_Prompt_
Every line from the one bearing "brown L-shape: rotated 15 degrees clockwise" through the last line of the records below is to be output exactly, and no other line; leave out the pictures.
== Data extract
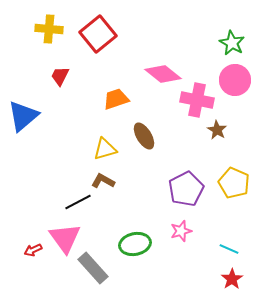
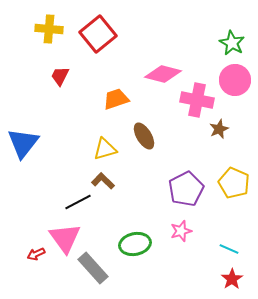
pink diamond: rotated 24 degrees counterclockwise
blue triangle: moved 27 px down; rotated 12 degrees counterclockwise
brown star: moved 2 px right, 1 px up; rotated 18 degrees clockwise
brown L-shape: rotated 15 degrees clockwise
red arrow: moved 3 px right, 4 px down
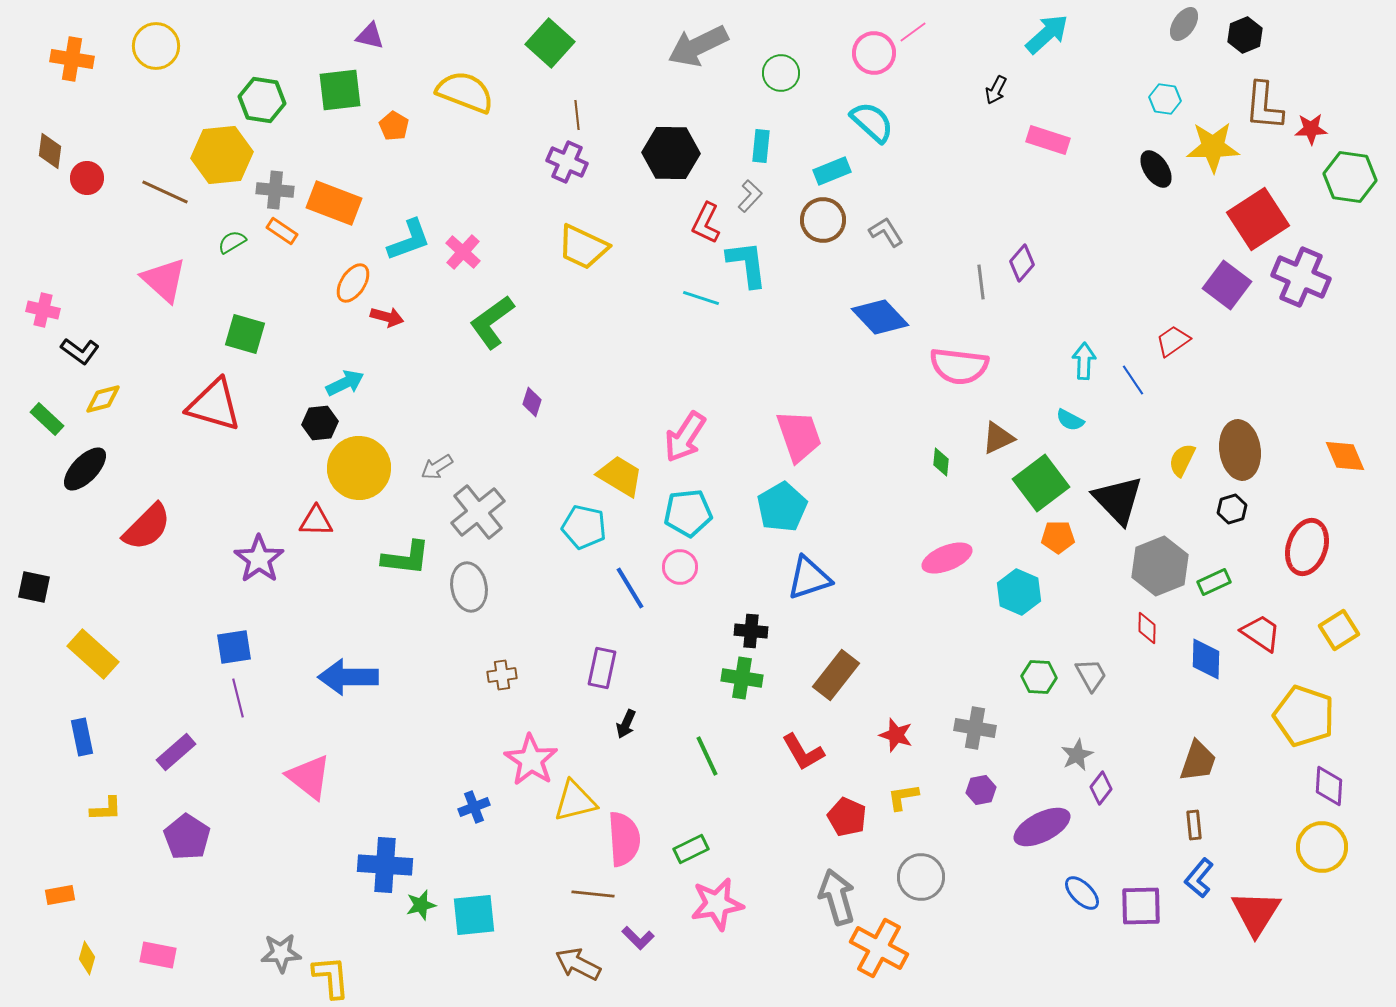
====
_Completed exercise_
brown L-shape: rotated 15 degrees clockwise
red arrow: moved 3 px right, 4 px down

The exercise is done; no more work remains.